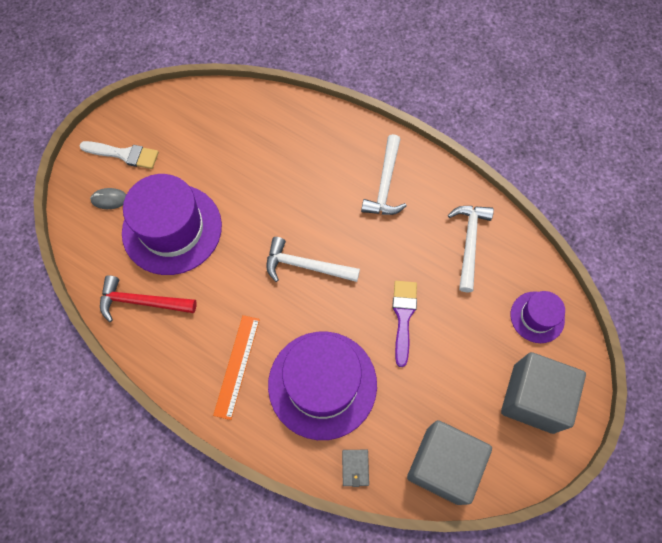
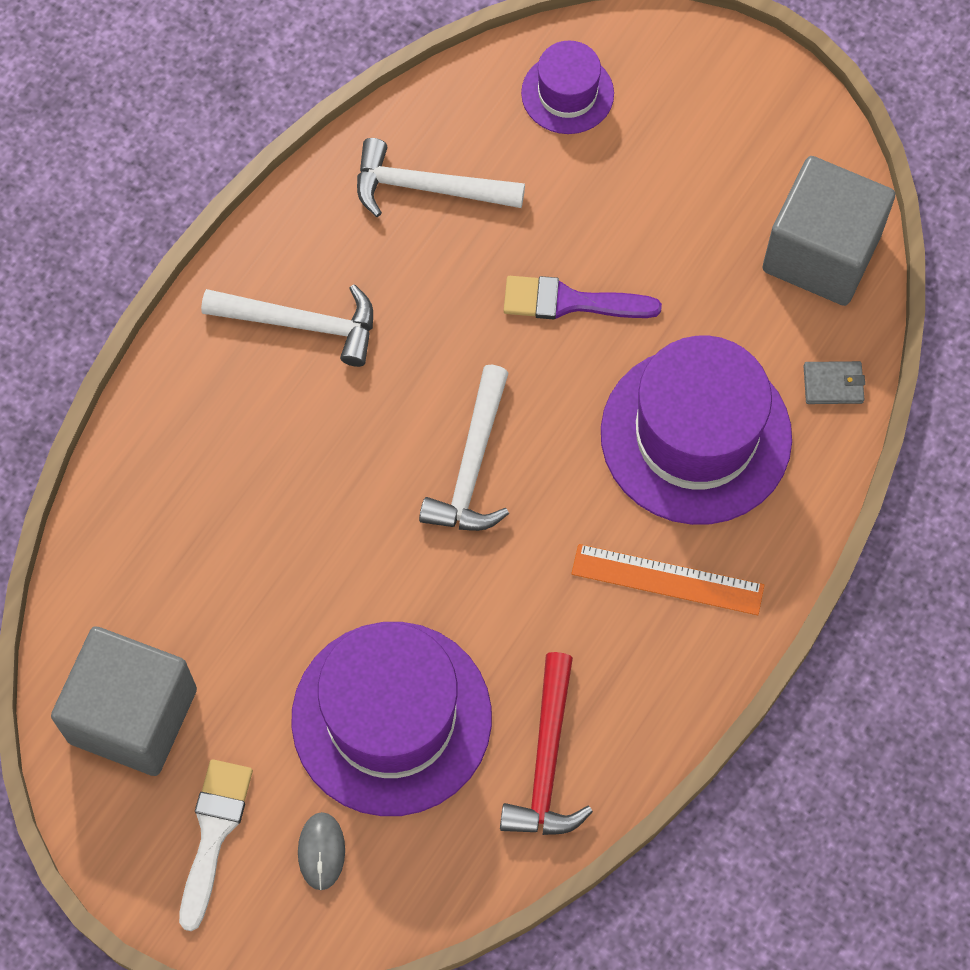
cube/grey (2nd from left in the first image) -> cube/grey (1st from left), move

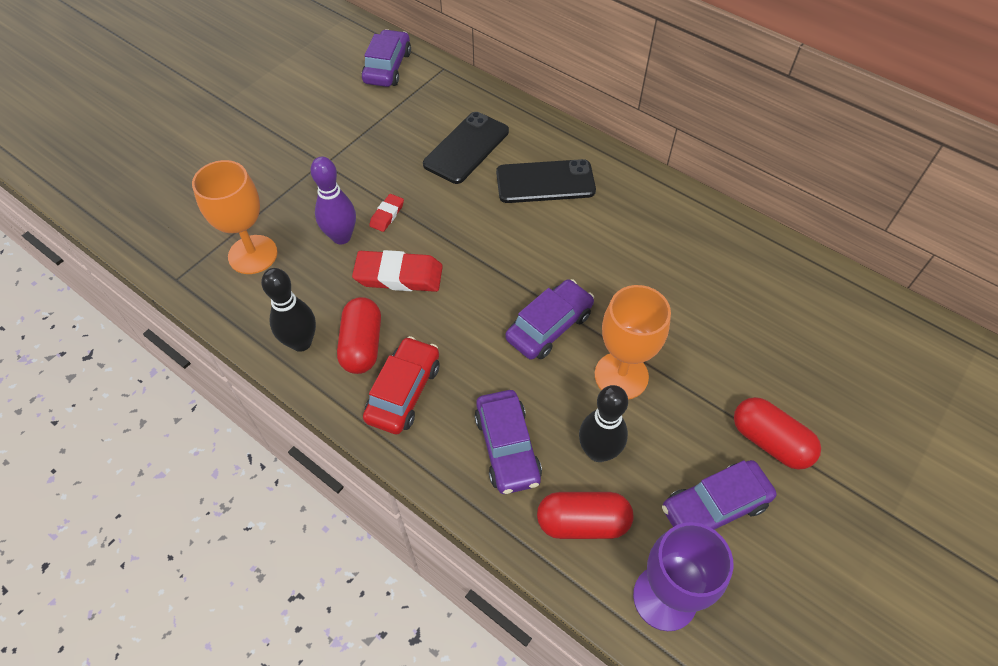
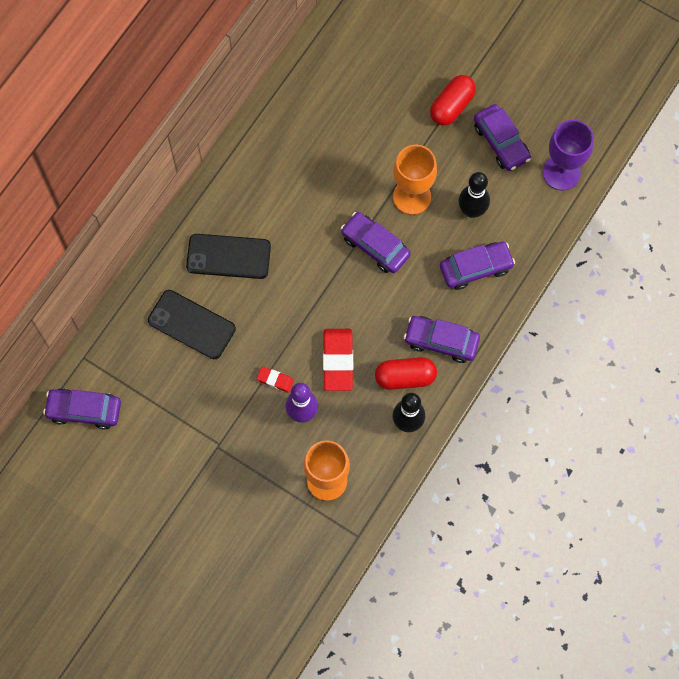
capsule/red (2nd from left) -> none
car/red -> car/purple (3rd from left)
phone/black (2nd from left), 75 degrees counterclockwise

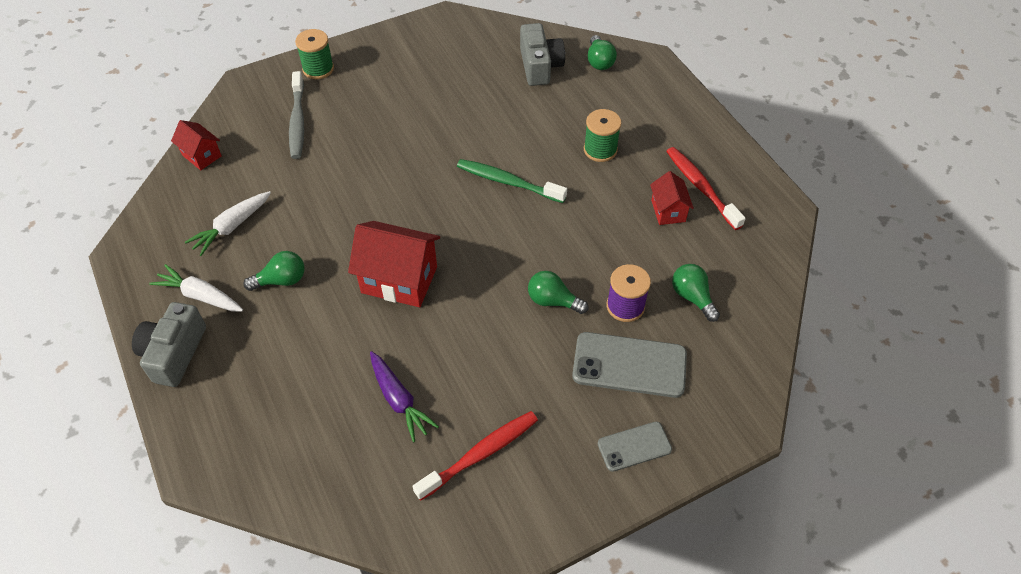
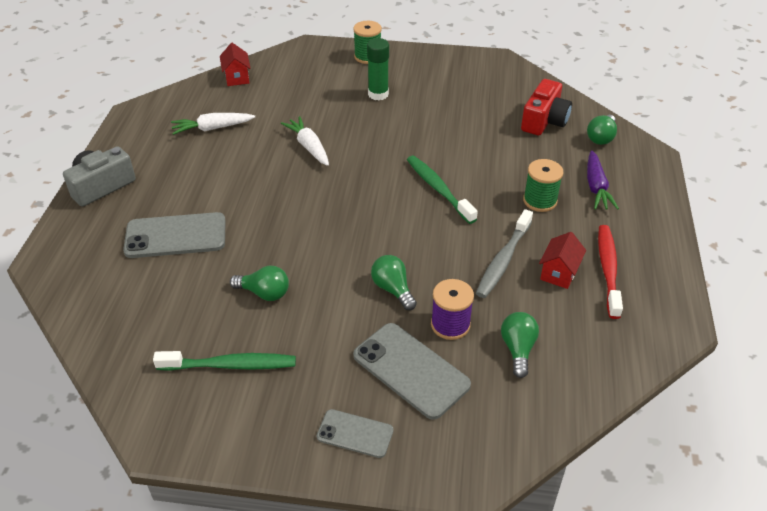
house/red (2nd from left) -> none
none -> phone/grey (1st from left)
none -> glue stick/green
carrot/white (1st from left in the first image) -> carrot/white (2nd from left), move
light bulb/green (1st from left), move
toothbrush/grey, move
carrot/purple, move
toothbrush/red (1st from left) -> toothbrush/green (1st from left)
camera/grey (2nd from left) -> camera/red

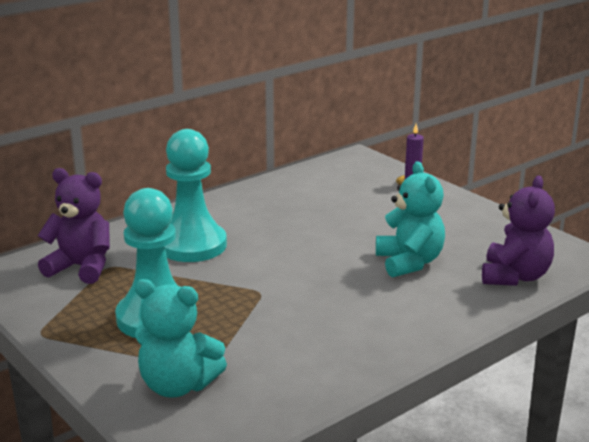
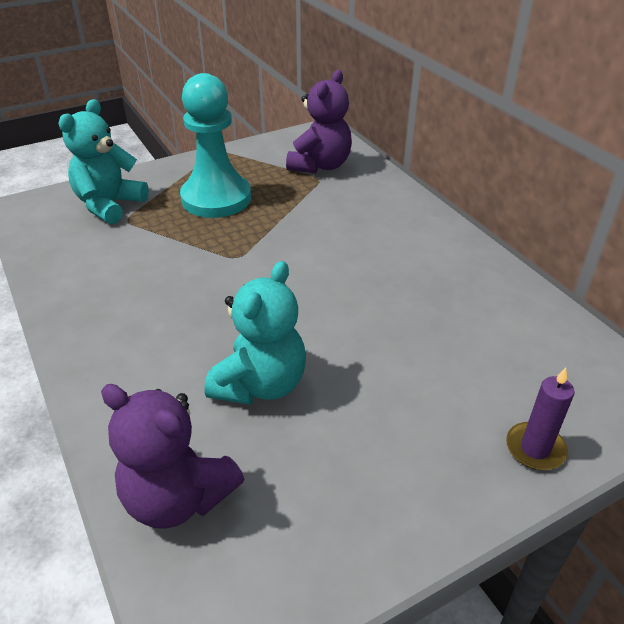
pawn/turquoise (2nd from left) -> none
teddy bear/turquoise (2nd from left), 60 degrees counterclockwise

• • • • • • •

* [PROBLEM]
Each entry above is to be given again exactly, and any image in it is to be dropped.

* [THE ANSWER]
cube/grey (2nd from left in the first image) -> cube/grey (1st from left), move

capsule/red (2nd from left) -> none
car/red -> car/purple (3rd from left)
phone/black (2nd from left), 75 degrees counterclockwise

house/red (2nd from left) -> none
none -> phone/grey (1st from left)
none -> glue stick/green
carrot/white (1st from left in the first image) -> carrot/white (2nd from left), move
light bulb/green (1st from left), move
toothbrush/grey, move
carrot/purple, move
toothbrush/red (1st from left) -> toothbrush/green (1st from left)
camera/grey (2nd from left) -> camera/red

pawn/turquoise (2nd from left) -> none
teddy bear/turquoise (2nd from left), 60 degrees counterclockwise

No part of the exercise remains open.